> _REQUIRED ACTION_:
Somewhere below are a line with "voiture/noir (382, 159)" and a later line with "trophée/rouge (629, 186)". Output exactly those lines and all lines between them.

> _Stored entries_:
-- Opening Marker --
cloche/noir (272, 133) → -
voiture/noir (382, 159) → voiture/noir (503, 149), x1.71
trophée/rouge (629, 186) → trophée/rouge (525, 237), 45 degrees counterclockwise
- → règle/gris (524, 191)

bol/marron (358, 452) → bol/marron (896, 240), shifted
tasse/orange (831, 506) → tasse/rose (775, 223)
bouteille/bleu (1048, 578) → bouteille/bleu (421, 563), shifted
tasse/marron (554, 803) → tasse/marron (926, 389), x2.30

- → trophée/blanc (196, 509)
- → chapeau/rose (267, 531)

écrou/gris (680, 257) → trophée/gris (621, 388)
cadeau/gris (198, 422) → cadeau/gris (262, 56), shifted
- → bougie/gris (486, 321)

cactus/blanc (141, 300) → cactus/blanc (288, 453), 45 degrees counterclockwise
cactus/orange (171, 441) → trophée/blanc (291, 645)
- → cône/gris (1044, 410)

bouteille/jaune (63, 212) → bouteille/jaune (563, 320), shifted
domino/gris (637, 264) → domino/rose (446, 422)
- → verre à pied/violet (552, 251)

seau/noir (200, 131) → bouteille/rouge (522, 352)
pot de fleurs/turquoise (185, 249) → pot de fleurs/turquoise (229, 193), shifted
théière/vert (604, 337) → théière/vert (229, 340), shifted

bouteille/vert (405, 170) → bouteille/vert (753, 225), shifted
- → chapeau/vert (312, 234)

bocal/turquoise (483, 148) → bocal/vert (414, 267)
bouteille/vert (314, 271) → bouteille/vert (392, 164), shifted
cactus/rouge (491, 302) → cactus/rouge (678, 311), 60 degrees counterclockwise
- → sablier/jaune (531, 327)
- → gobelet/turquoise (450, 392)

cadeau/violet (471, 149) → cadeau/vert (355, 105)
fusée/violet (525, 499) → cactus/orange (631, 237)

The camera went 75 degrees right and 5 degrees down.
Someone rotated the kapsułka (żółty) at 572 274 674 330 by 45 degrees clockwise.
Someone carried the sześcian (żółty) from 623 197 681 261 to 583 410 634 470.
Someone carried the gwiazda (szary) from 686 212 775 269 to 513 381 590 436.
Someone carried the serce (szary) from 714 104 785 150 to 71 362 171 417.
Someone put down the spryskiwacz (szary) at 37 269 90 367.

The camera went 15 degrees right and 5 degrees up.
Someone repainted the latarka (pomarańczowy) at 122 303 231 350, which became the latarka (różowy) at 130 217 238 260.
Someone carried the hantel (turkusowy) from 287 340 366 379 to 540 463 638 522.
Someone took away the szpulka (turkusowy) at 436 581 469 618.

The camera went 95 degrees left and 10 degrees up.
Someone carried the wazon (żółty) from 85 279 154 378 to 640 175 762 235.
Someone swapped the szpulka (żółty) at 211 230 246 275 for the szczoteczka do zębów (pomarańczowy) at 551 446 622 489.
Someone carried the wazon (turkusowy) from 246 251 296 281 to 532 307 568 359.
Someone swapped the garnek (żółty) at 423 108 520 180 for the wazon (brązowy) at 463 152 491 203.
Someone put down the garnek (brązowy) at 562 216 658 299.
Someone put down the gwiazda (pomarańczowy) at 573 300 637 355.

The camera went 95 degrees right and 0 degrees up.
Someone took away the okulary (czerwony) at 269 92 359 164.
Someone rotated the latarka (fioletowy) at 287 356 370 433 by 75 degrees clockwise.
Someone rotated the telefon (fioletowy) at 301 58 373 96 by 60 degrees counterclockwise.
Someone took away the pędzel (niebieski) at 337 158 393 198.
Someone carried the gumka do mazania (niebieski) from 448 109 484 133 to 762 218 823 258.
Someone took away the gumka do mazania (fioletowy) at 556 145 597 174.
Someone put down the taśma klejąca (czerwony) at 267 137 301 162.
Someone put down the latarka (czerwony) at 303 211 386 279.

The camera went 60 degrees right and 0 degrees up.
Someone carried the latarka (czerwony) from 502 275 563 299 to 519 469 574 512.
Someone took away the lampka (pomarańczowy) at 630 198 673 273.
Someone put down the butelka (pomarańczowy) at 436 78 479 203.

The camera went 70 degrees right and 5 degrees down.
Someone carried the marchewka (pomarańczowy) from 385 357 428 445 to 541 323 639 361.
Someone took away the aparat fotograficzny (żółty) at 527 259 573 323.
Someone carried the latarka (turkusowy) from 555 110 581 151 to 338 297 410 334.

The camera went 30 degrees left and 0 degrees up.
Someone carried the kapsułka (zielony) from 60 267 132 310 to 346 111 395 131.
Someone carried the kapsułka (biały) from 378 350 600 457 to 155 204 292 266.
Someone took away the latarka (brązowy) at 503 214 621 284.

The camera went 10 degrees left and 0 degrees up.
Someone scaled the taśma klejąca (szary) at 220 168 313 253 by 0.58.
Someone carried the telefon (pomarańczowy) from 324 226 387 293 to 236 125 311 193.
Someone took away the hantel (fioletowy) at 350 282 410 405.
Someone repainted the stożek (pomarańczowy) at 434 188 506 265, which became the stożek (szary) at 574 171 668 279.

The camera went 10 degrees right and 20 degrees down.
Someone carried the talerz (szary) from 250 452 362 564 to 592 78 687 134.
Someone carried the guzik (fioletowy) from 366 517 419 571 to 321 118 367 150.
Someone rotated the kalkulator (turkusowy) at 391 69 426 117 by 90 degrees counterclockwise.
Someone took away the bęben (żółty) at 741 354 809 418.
-- Closing Marker --
> _SOLUTION FOR THIS PROBLEM_:
voiture/noir (382, 159) → voiture/noir (503, 149), x1.71
trophée/rouge (629, 186) → trophée/rouge (525, 237), 45 degrees counterclockwise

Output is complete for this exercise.